- Dataset records -
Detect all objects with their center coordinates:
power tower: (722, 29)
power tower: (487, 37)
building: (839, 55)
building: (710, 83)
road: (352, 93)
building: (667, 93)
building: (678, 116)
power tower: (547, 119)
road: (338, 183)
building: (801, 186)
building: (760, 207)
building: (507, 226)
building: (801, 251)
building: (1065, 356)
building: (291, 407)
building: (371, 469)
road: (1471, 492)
--
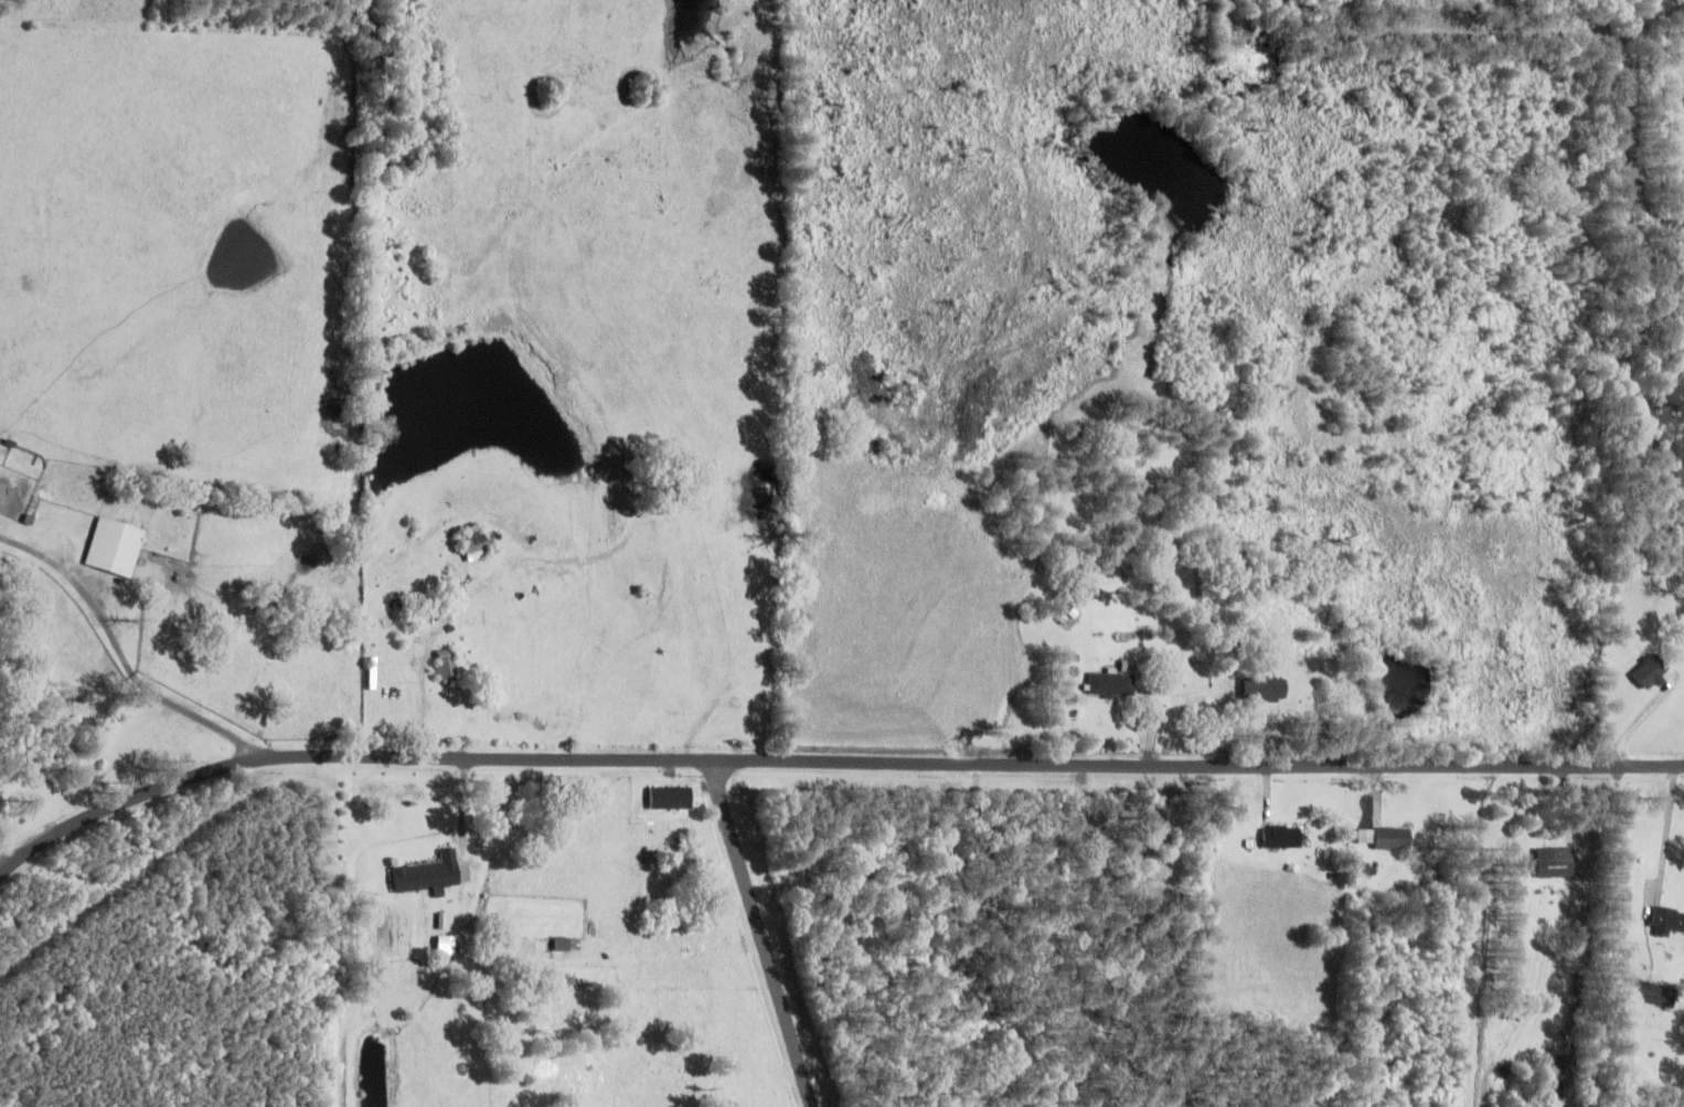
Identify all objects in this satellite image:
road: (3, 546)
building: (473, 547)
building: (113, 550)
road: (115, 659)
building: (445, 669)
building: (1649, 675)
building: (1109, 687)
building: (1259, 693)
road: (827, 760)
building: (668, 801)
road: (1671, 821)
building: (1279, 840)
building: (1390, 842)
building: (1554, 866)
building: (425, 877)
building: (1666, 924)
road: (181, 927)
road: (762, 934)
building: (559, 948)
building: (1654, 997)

- Exercise instructions -
Copy every line above that holds the word "tower".

- Answer for this exercise -
power tower: (722, 29)
power tower: (487, 37)
power tower: (547, 119)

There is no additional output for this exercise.